▶ [Problem statement]:
For the entries that follow, give the number of lines holding the string "counterclockwise" and nothing more.

*** Opening of Information ***

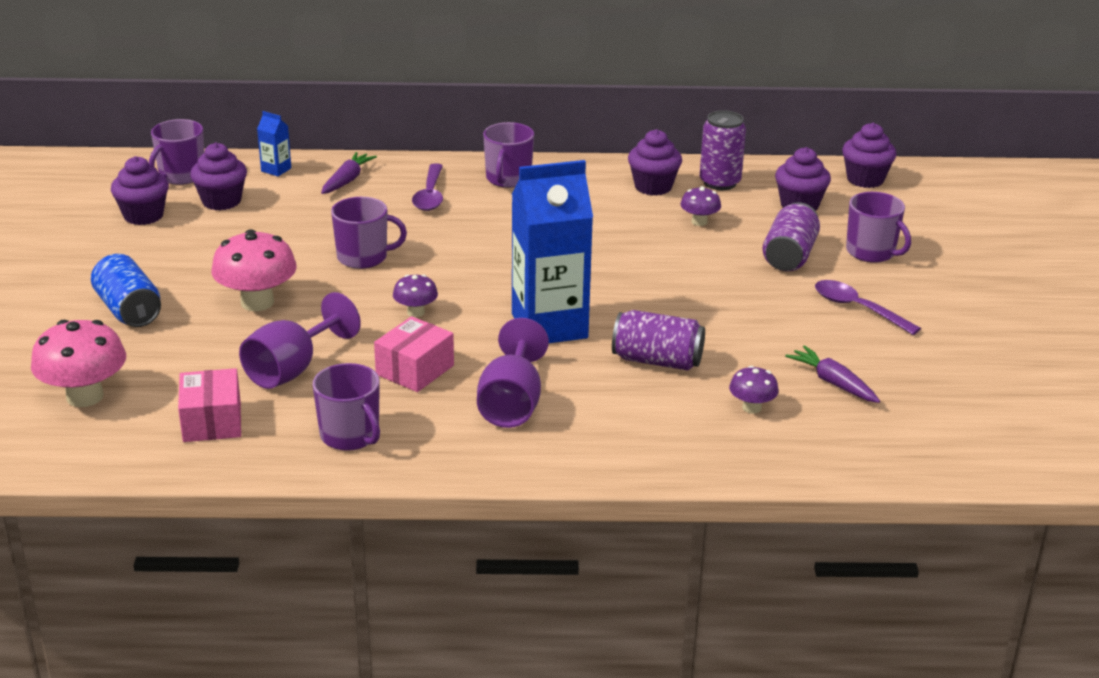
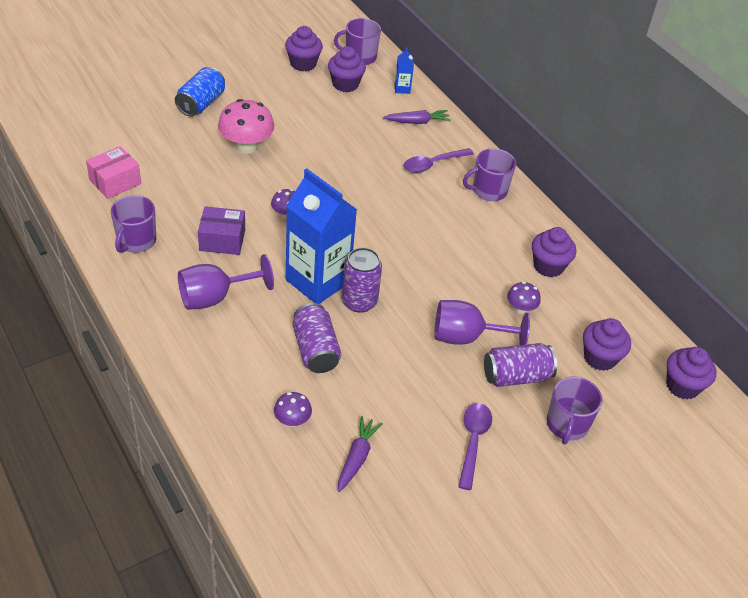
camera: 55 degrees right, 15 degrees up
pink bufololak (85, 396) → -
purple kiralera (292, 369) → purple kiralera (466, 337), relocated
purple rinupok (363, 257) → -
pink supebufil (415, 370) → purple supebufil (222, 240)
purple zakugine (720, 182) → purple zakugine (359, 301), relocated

*** Close of Information ***
*** Opening of Information ***

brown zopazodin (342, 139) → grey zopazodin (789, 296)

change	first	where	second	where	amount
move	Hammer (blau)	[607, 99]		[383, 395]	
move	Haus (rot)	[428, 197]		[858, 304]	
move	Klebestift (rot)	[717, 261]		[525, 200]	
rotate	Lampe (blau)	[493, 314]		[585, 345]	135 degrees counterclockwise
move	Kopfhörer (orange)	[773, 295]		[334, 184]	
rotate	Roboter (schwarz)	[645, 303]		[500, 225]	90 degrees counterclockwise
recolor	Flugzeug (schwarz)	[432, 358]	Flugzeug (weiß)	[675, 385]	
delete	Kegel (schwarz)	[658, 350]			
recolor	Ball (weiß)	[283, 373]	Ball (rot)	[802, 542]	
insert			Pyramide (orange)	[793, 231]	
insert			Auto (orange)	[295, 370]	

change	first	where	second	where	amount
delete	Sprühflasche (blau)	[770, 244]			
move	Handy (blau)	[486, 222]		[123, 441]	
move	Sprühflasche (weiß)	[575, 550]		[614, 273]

*** Close of Information ***
*** Opening of Information ***

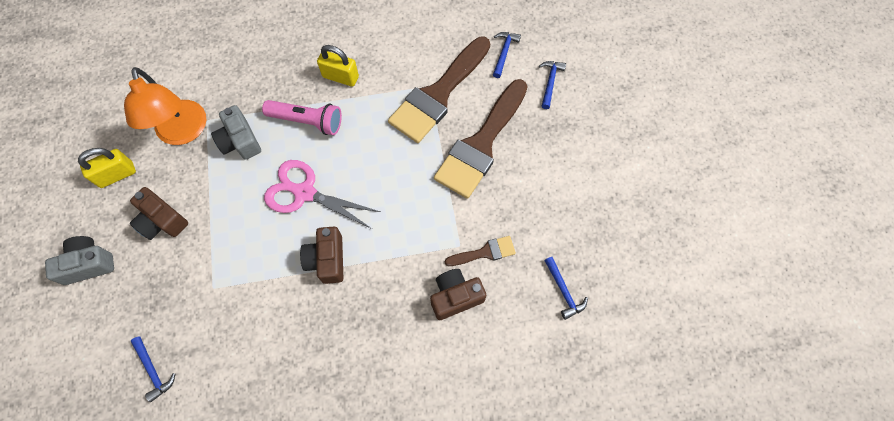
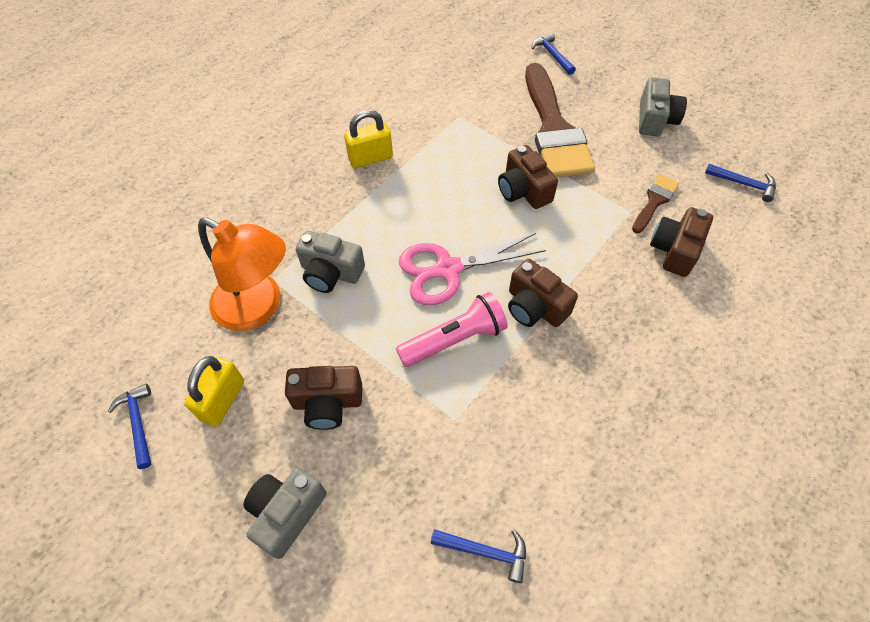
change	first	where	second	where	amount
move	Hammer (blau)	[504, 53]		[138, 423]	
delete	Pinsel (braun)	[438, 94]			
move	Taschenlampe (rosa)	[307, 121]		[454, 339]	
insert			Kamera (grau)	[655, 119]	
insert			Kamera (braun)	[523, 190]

*** Close of Information ***

▶ [Solution below]:
2